Copy the records below verbatim, from the line containing "least [715, 239]" through the line containing "Hartleford (639, 567)", including both of those lines.

====== Data records ======

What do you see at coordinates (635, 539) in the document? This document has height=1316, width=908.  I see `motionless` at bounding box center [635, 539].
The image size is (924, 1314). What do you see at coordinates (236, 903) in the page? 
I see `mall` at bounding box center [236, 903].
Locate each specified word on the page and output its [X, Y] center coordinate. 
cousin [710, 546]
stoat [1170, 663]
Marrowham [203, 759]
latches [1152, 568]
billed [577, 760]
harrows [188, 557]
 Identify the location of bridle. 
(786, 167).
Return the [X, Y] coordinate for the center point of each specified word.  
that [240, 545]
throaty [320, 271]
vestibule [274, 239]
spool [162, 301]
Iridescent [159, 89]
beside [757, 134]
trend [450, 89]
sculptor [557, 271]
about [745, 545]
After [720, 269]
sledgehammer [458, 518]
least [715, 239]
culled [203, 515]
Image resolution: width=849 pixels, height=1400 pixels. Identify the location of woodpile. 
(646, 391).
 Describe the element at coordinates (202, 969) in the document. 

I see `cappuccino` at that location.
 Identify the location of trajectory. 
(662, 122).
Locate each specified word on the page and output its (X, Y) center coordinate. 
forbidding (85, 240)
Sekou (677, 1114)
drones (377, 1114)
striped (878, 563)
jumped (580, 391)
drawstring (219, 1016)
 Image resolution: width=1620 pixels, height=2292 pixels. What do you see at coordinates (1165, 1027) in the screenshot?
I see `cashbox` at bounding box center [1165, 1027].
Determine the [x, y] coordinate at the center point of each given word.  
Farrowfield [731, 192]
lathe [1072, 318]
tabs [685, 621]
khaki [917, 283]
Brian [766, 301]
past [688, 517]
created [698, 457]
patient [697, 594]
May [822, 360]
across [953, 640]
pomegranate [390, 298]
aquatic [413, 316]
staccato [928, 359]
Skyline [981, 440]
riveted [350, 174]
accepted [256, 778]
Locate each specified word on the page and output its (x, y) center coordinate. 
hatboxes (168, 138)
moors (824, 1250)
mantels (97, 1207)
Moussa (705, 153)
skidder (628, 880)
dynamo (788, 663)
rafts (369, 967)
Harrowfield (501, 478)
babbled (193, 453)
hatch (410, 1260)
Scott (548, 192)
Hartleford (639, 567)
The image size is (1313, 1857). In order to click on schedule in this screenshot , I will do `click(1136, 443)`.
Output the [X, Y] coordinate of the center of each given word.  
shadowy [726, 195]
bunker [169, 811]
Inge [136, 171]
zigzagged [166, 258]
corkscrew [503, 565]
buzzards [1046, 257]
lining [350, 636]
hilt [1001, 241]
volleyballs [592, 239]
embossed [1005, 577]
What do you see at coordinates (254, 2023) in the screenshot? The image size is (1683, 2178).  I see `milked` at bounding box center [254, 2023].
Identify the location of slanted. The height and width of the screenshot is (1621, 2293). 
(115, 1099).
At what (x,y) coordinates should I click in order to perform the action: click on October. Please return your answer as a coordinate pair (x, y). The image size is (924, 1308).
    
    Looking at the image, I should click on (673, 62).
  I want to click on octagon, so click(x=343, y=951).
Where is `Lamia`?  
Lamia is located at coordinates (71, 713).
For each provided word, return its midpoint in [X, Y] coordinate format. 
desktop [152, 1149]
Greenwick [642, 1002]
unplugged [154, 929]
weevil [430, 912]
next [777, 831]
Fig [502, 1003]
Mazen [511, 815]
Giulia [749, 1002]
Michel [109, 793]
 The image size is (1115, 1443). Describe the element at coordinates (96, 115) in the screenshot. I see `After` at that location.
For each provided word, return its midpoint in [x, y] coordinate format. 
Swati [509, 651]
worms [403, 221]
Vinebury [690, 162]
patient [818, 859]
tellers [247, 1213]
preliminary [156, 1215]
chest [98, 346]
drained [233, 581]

======

_Task result_
least [715, 239]
culled [203, 515]
Image resolution: width=849 pixels, height=1400 pixels. Identify the location of woodpile. 
(646, 391).
 Describe the element at coordinates (202, 969) in the document. 

I see `cappuccino` at that location.
 Identify the location of trajectory. 
(662, 122).
Locate each specified word on the page and output its (X, Y) center coordinate. 
forbidding (85, 240)
Sekou (677, 1114)
drones (377, 1114)
striped (878, 563)
jumped (580, 391)
drawstring (219, 1016)
 Image resolution: width=1620 pixels, height=2292 pixels. What do you see at coordinates (1165, 1027) in the screenshot?
I see `cashbox` at bounding box center [1165, 1027].
Determine the [x, y] coordinate at the center point of each given word.  
Farrowfield [731, 192]
lathe [1072, 318]
tabs [685, 621]
khaki [917, 283]
Brian [766, 301]
past [688, 517]
created [698, 457]
patient [697, 594]
May [822, 360]
across [953, 640]
pomegranate [390, 298]
aquatic [413, 316]
staccato [928, 359]
Skyline [981, 440]
riveted [350, 174]
accepted [256, 778]
Locate each specified word on the page and output its (x, y) center coordinate. 
hatboxes (168, 138)
moors (824, 1250)
mantels (97, 1207)
Moussa (705, 153)
skidder (628, 880)
dynamo (788, 663)
rafts (369, 967)
Harrowfield (501, 478)
babbled (193, 453)
hatch (410, 1260)
Scott (548, 192)
Hartleford (639, 567)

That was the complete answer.